• _What you should do_: When you reach the line with "[322 205 362 251]" in the data below, begin printing lines exactly, and stop once the line with "[250 461 309 505] (first image)" has been printed.

(Data to process)

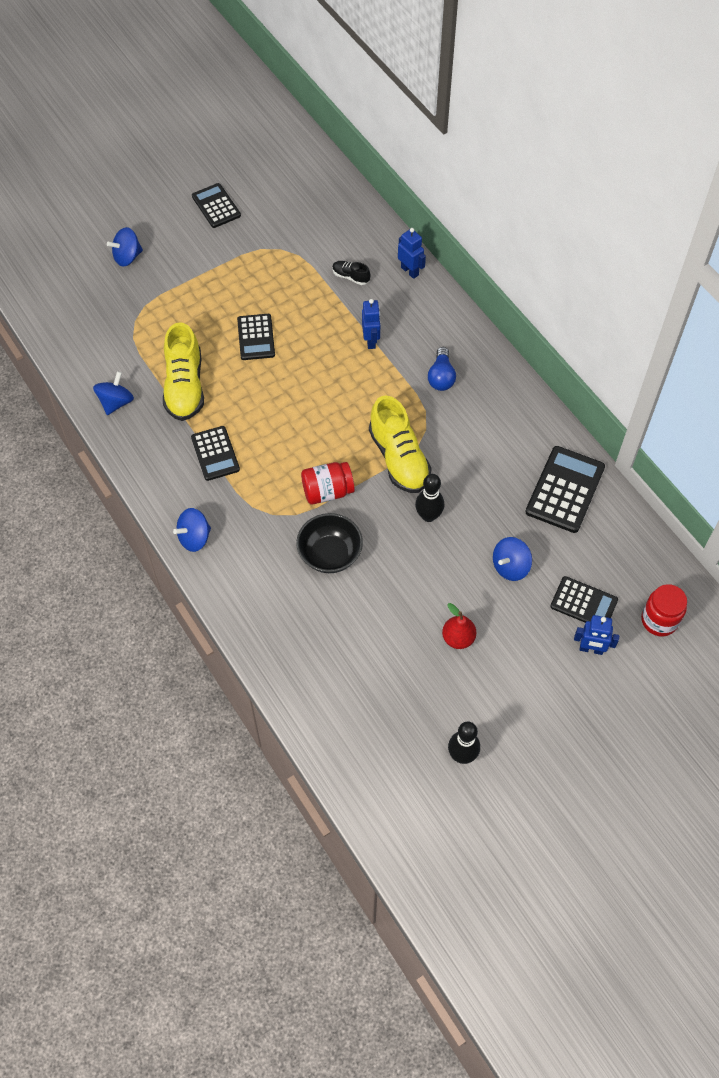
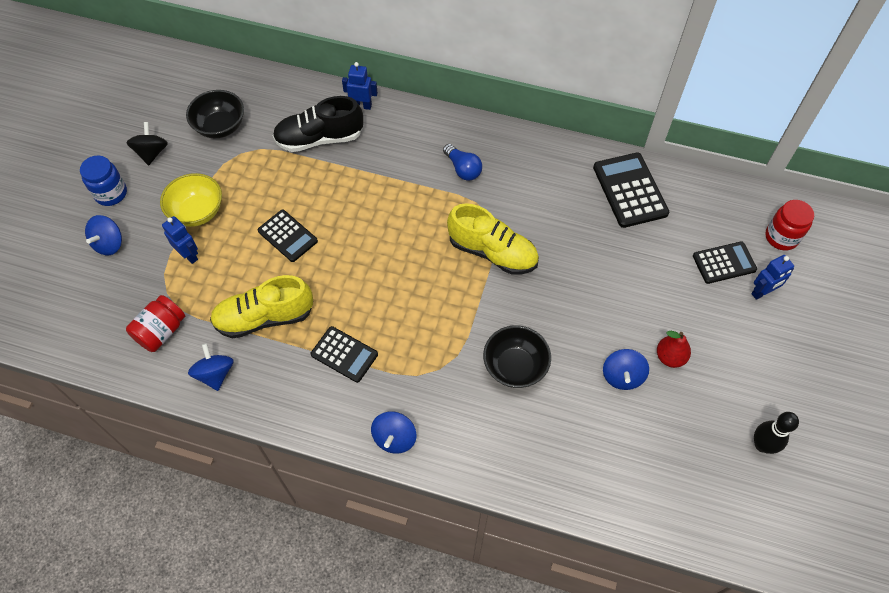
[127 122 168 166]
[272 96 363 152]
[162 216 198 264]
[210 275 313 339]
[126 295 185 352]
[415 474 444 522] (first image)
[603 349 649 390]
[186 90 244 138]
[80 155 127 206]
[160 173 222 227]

(End Data to process)
(Data to process)

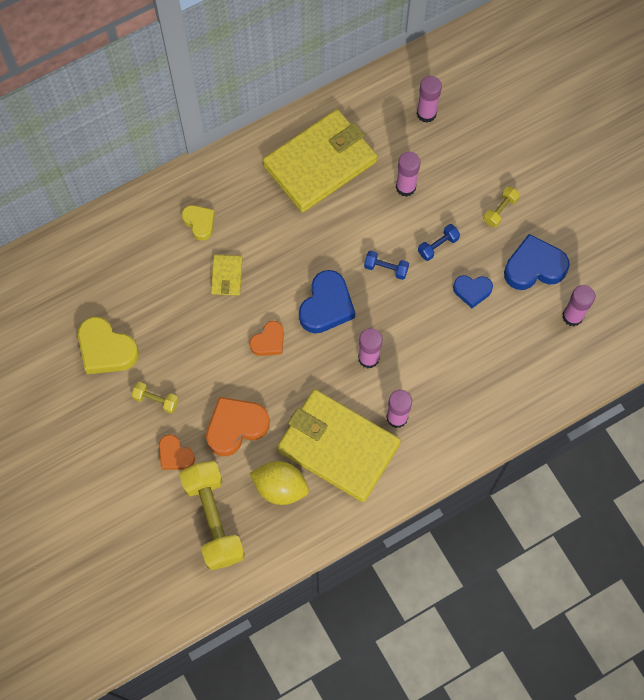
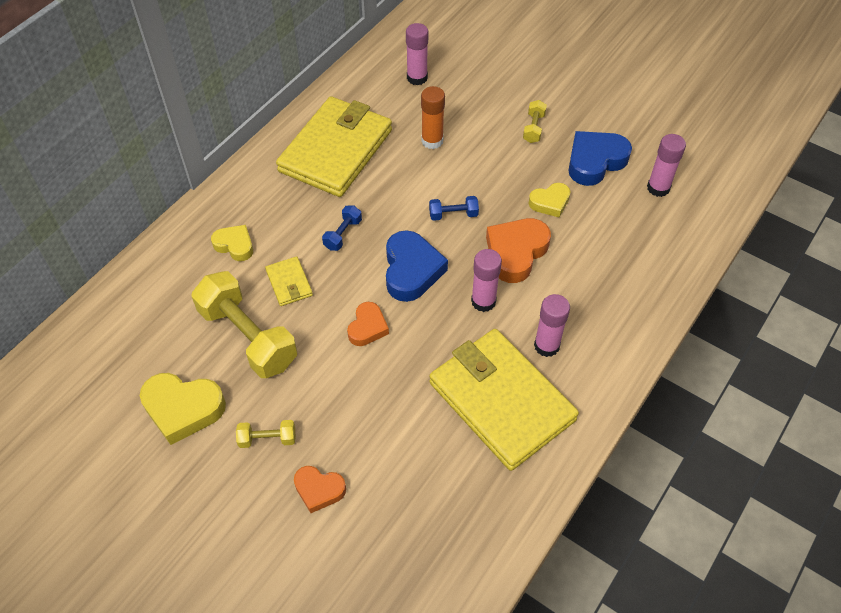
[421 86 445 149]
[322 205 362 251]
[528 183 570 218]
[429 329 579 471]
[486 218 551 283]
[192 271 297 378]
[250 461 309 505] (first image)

(End Data to process)

• _Solved exercise_:
[322 205 362 251]
[528 183 570 218]
[429 329 579 471]
[486 218 551 283]
[192 271 297 378]
[250 461 309 505] (first image)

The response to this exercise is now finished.